** DATASET CONTENT follows **
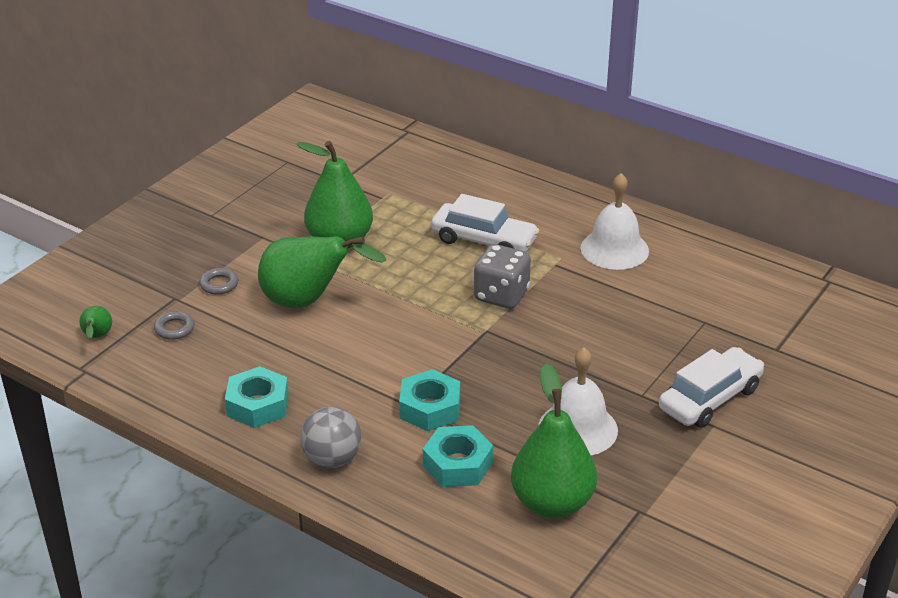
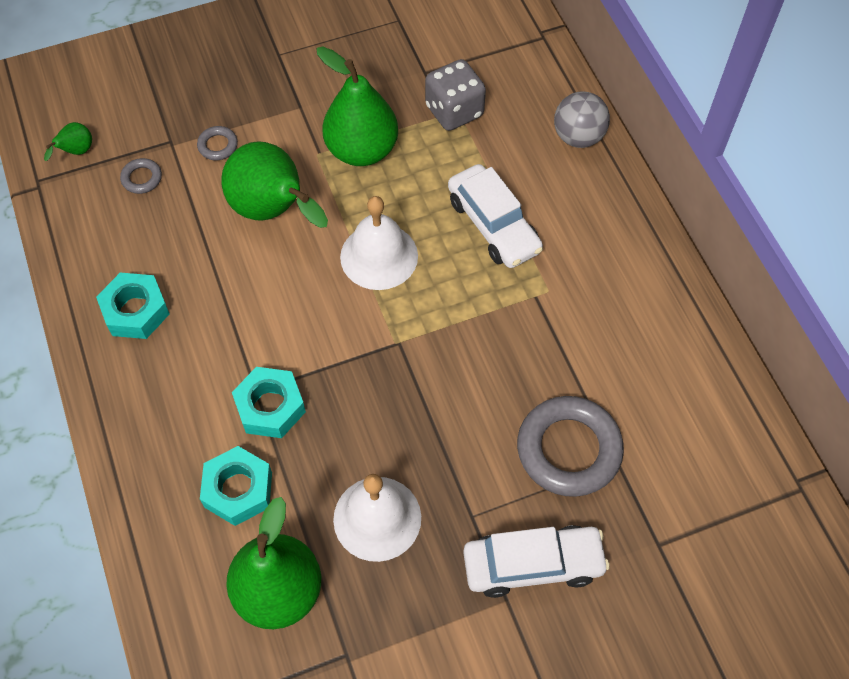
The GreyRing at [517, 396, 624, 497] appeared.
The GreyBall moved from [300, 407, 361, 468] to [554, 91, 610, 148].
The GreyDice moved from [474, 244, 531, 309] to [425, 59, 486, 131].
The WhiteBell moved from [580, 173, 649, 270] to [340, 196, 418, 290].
** End of DATASET CONTENT **
→ ABOUT THIS TASK
Omit pictures and output the listing exactly.

→ ANSWER SECTION
The GreyRing at [517, 396, 624, 497] appeared.
The GreyBall moved from [300, 407, 361, 468] to [554, 91, 610, 148].
The GreyDice moved from [474, 244, 531, 309] to [425, 59, 486, 131].
The WhiteBell moved from [580, 173, 649, 270] to [340, 196, 418, 290].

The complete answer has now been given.